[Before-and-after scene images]
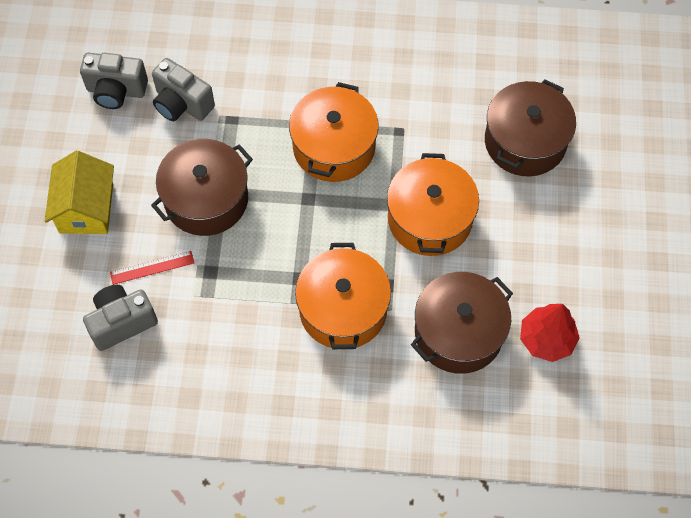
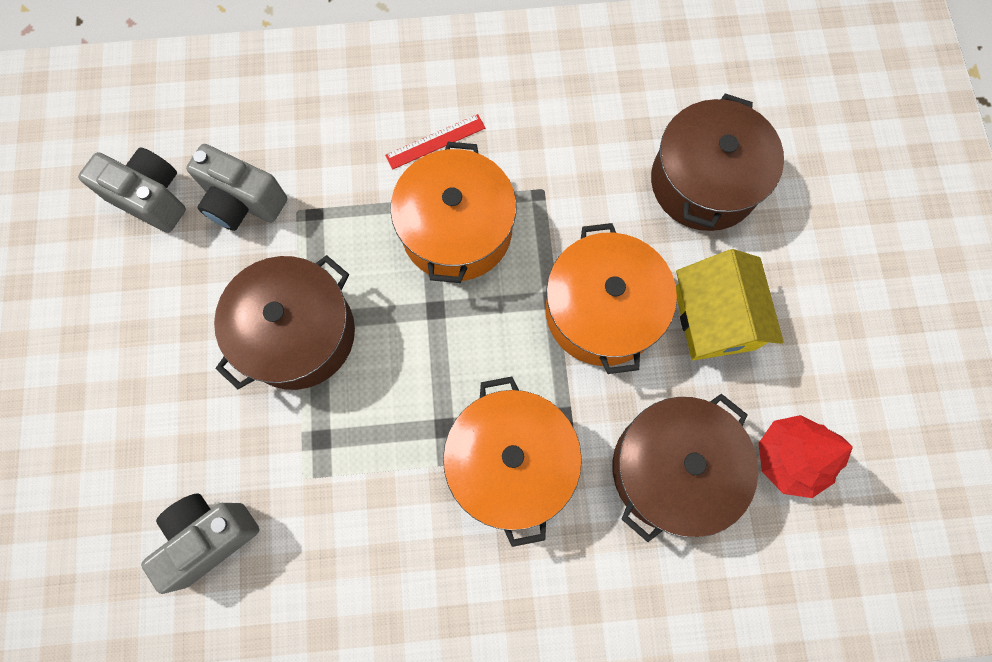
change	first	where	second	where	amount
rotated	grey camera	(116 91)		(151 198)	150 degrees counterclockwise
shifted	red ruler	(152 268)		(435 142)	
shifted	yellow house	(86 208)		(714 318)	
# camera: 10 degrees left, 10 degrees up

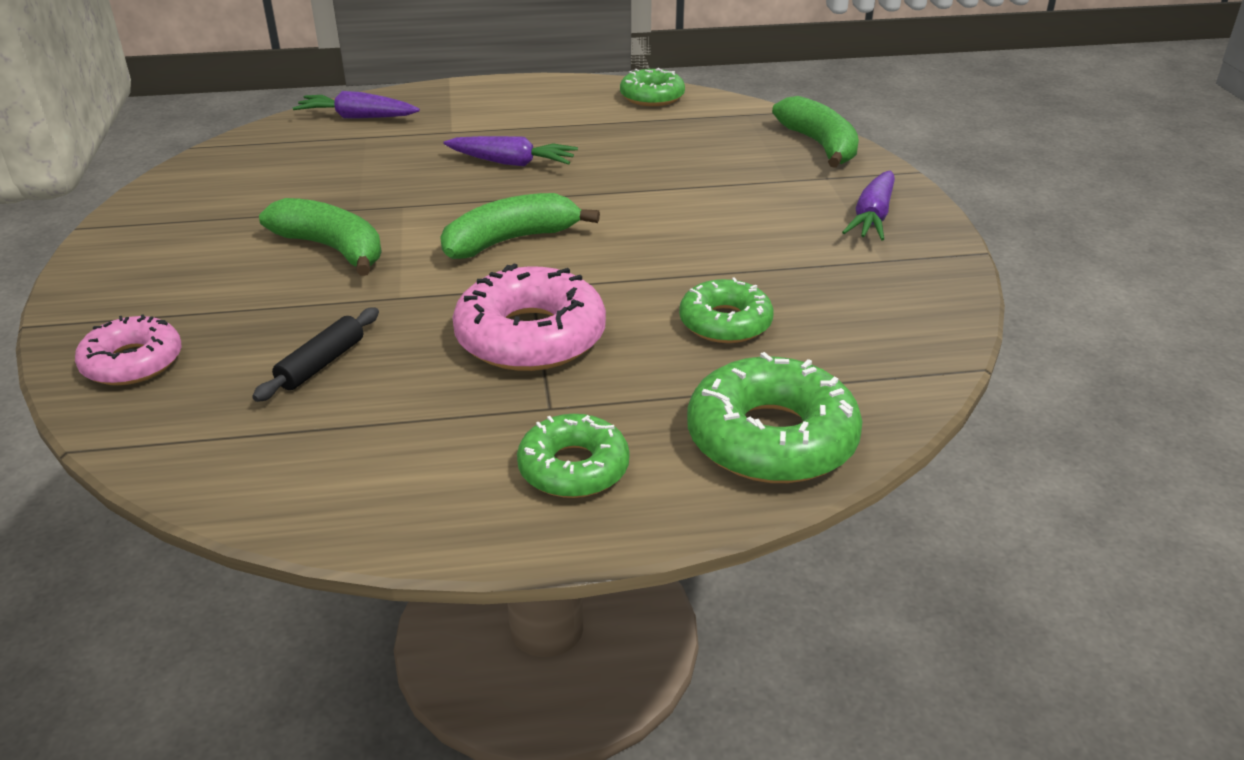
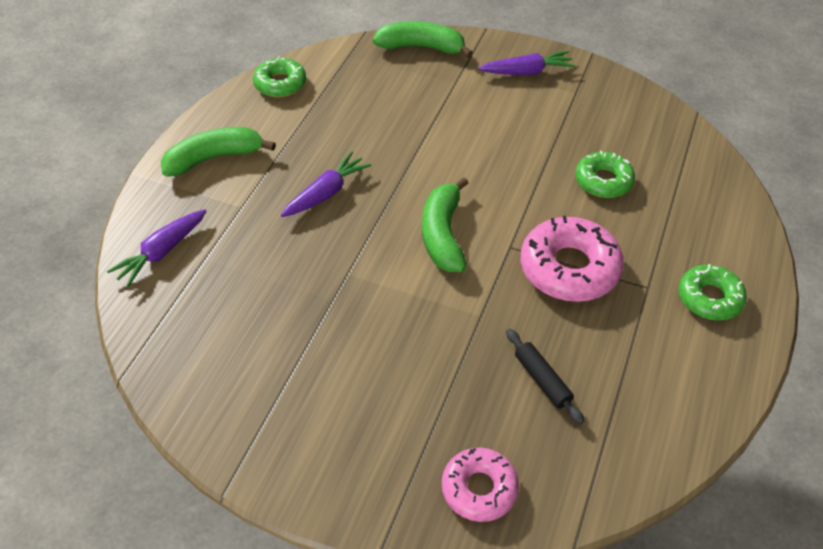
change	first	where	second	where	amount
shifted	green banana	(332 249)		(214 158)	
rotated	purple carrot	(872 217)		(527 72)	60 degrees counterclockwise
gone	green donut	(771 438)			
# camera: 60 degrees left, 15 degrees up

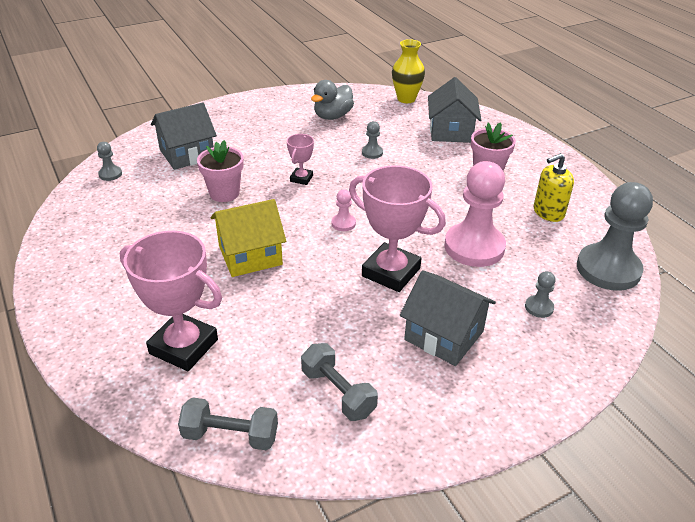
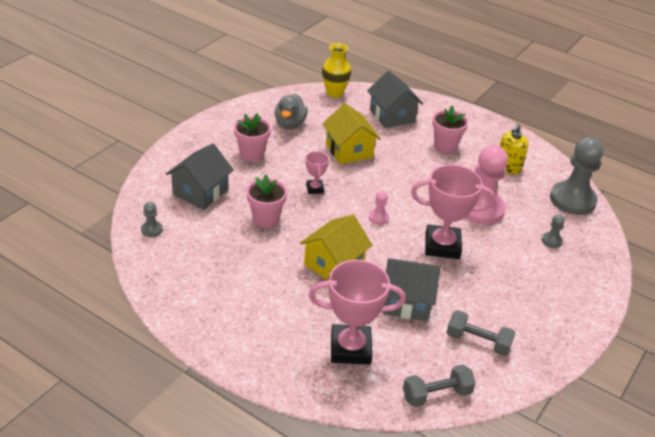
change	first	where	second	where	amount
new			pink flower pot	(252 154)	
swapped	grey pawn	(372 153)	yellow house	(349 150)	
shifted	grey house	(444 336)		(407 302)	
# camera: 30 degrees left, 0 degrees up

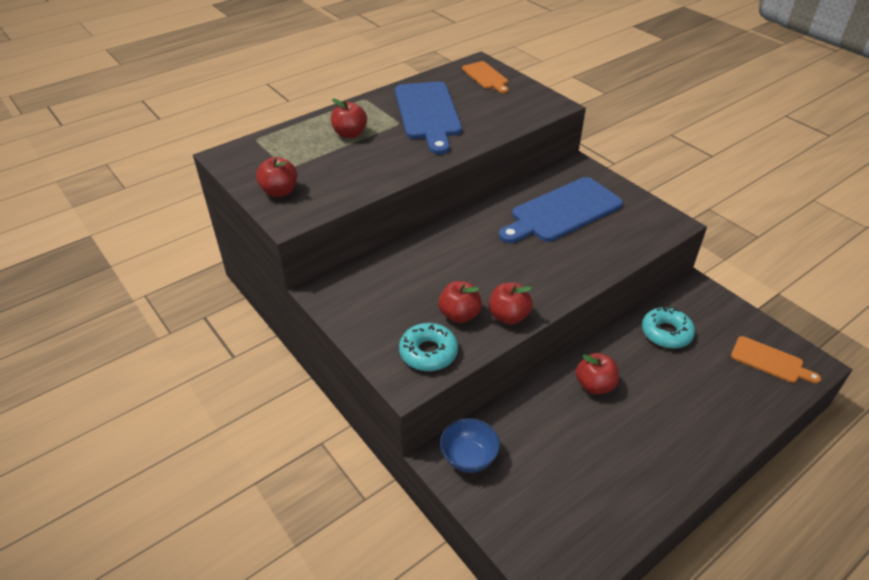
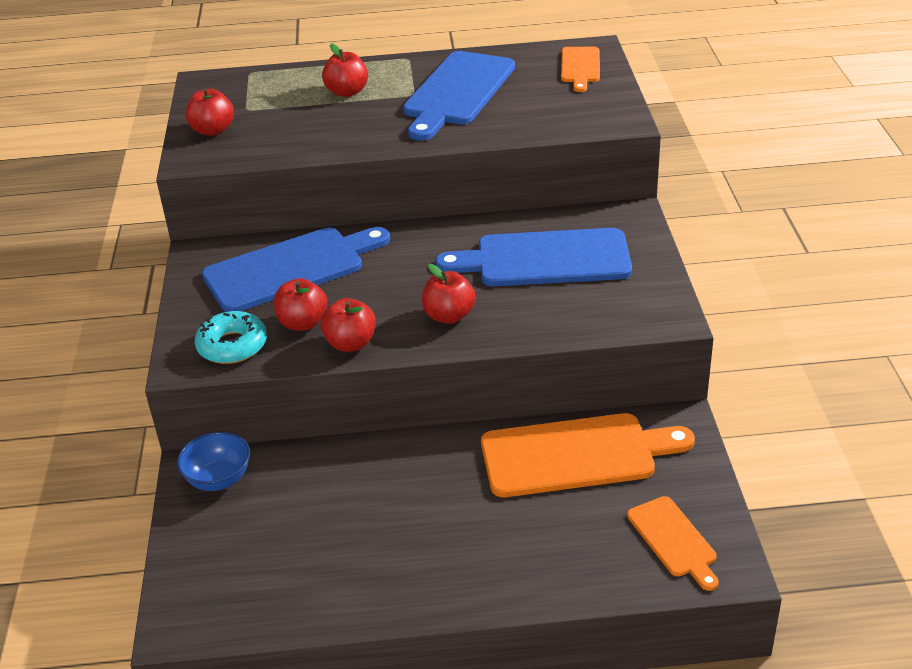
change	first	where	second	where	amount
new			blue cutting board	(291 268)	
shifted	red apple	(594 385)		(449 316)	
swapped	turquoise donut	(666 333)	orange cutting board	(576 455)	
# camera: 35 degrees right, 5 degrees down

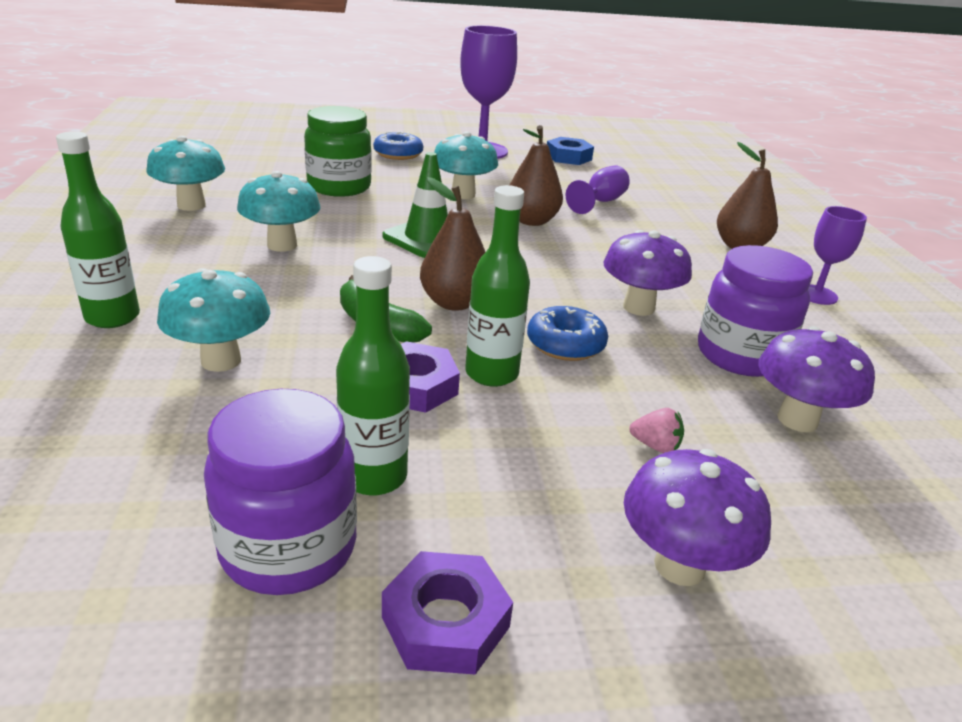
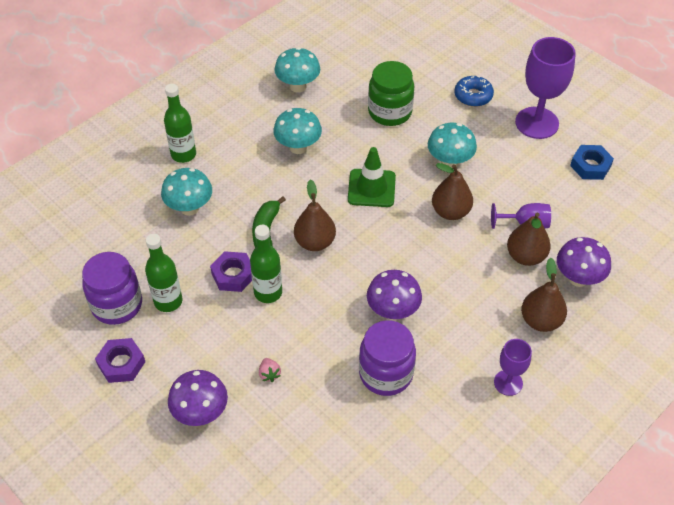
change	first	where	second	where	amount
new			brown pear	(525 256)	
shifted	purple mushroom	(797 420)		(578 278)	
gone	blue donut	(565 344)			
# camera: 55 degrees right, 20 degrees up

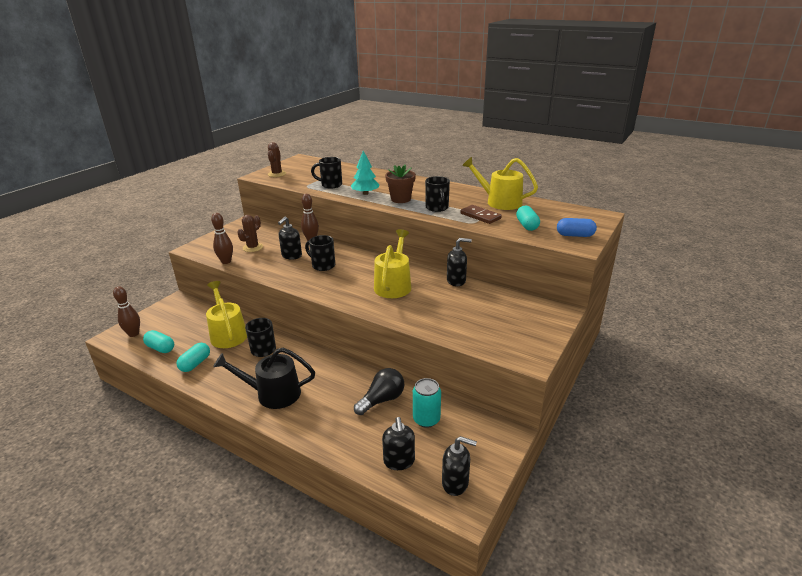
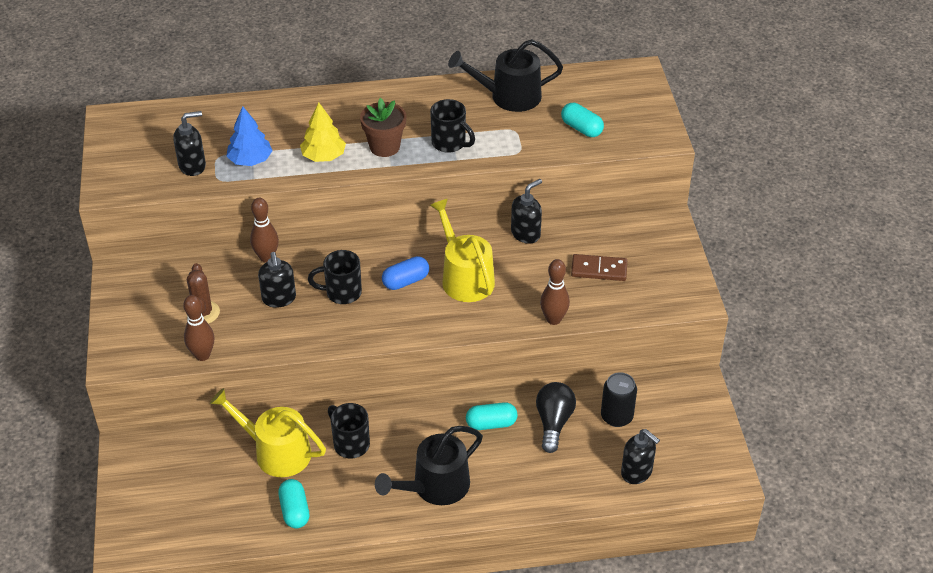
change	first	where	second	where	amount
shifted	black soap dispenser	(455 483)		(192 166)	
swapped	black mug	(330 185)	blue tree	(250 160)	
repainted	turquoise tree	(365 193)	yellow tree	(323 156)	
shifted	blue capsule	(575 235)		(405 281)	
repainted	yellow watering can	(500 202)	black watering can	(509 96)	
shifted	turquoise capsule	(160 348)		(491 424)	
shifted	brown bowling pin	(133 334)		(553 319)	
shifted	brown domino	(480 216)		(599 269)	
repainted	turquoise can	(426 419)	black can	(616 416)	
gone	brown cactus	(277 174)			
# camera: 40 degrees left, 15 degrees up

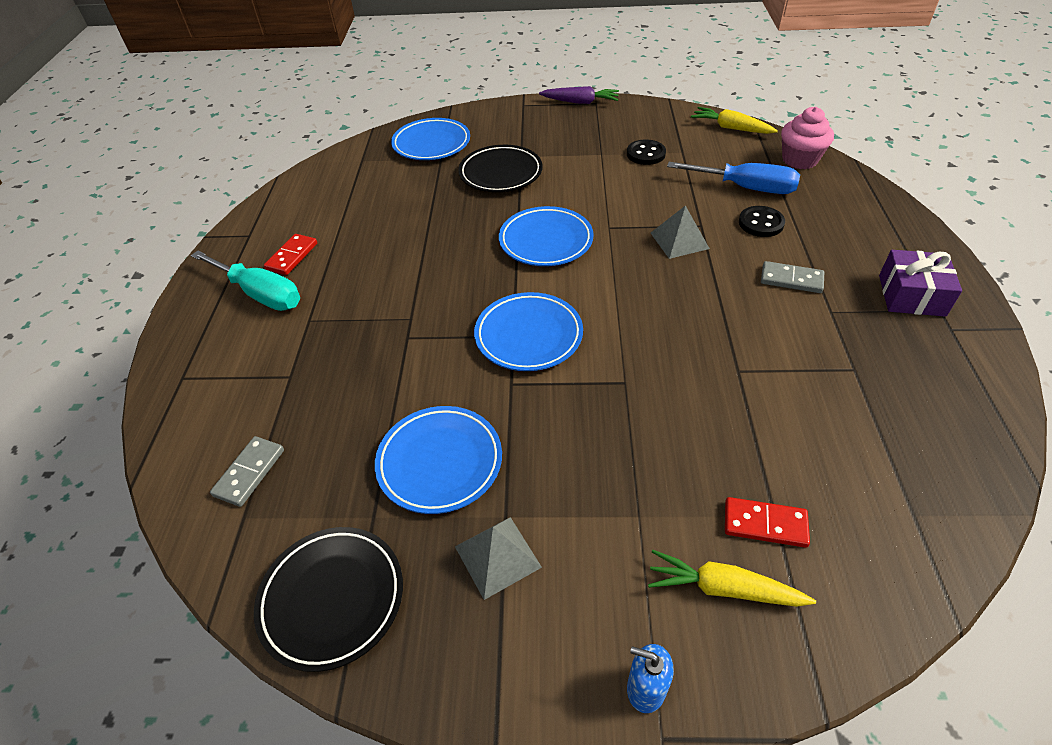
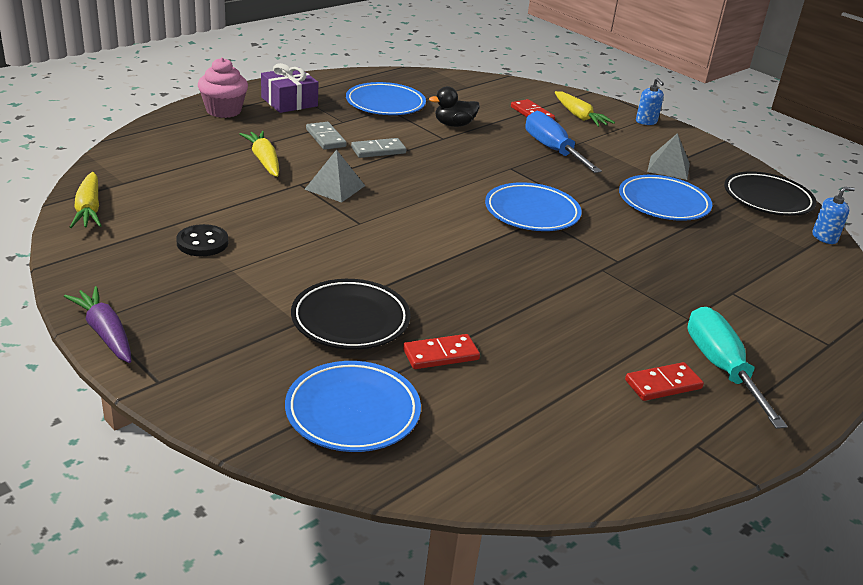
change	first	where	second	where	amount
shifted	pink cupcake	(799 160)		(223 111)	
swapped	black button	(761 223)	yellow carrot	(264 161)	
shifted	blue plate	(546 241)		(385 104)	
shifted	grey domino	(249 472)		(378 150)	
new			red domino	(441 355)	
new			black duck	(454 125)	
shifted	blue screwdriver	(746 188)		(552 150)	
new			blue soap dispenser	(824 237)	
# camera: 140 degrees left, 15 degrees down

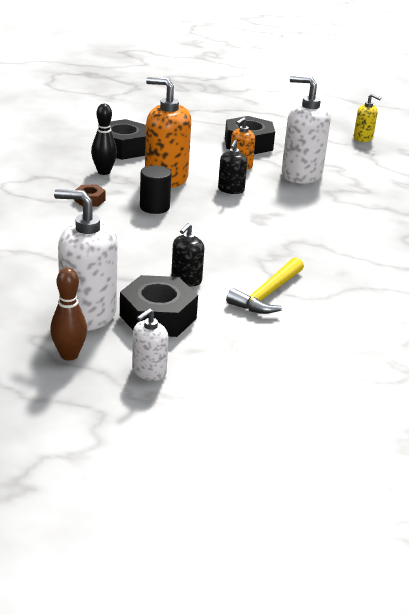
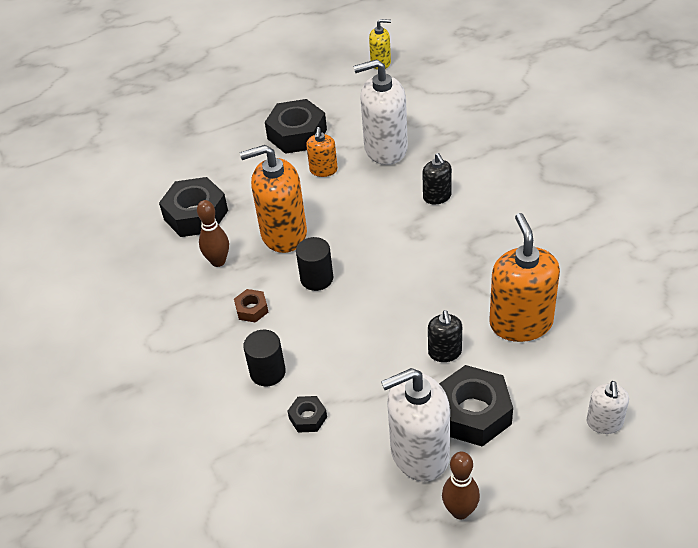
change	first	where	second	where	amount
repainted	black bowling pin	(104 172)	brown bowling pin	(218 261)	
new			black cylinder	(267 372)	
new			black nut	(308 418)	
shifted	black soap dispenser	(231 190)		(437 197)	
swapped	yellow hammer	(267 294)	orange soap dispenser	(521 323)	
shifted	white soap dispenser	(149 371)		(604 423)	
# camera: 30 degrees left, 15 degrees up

# [Exercise description]
Each entry above is to be written out again unchanged, apart from the pictures, which are left out.

# [Completed task]
change	first	where	second	where	amount
rotated	grey camera	(116 91)		(151 198)	150 degrees counterclockwise
shifted	red ruler	(152 268)		(435 142)	
shifted	yellow house	(86 208)		(714 318)	
# camera: 10 degrees left, 10 degrees up

change	first	where	second	where	amount
shifted	green banana	(332 249)		(214 158)	
rotated	purple carrot	(872 217)		(527 72)	60 degrees counterclockwise
gone	green donut	(771 438)			
# camera: 60 degrees left, 15 degrees up

change	first	where	second	where	amount
new			pink flower pot	(252 154)	
swapped	grey pawn	(372 153)	yellow house	(349 150)	
shifted	grey house	(444 336)		(407 302)	
# camera: 30 degrees left, 0 degrees up

change	first	where	second	where	amount
new			blue cutting board	(291 268)	
shifted	red apple	(594 385)		(449 316)	
swapped	turquoise donut	(666 333)	orange cutting board	(576 455)	
# camera: 35 degrees right, 5 degrees down

change	first	where	second	where	amount
new			brown pear	(525 256)	
shifted	purple mushroom	(797 420)		(578 278)	
gone	blue donut	(565 344)			
# camera: 55 degrees right, 20 degrees up

change	first	where	second	where	amount
shifted	black soap dispenser	(455 483)		(192 166)	
swapped	black mug	(330 185)	blue tree	(250 160)	
repainted	turquoise tree	(365 193)	yellow tree	(323 156)	
shifted	blue capsule	(575 235)		(405 281)	
repainted	yellow watering can	(500 202)	black watering can	(509 96)	
shifted	turquoise capsule	(160 348)		(491 424)	
shifted	brown bowling pin	(133 334)		(553 319)	
shifted	brown domino	(480 216)		(599 269)	
repainted	turquoise can	(426 419)	black can	(616 416)	
gone	brown cactus	(277 174)			
# camera: 40 degrees left, 15 degrees up

change	first	where	second	where	amount
shifted	pink cupcake	(799 160)		(223 111)	
swapped	black button	(761 223)	yellow carrot	(264 161)	
shifted	blue plate	(546 241)		(385 104)	
shifted	grey domino	(249 472)		(378 150)	
new			red domino	(441 355)	
new			black duck	(454 125)	
shifted	blue screwdriver	(746 188)		(552 150)	
new			blue soap dispenser	(824 237)	
# camera: 140 degrees left, 15 degrees down

change	first	where	second	where	amount
repainted	black bowling pin	(104 172)	brown bowling pin	(218 261)	
new			black cylinder	(267 372)	
new			black nut	(308 418)	
shifted	black soap dispenser	(231 190)		(437 197)	
swapped	yellow hammer	(267 294)	orange soap dispenser	(521 323)	
shifted	white soap dispenser	(149 371)		(604 423)	
# camera: 30 degrees left, 15 degrees up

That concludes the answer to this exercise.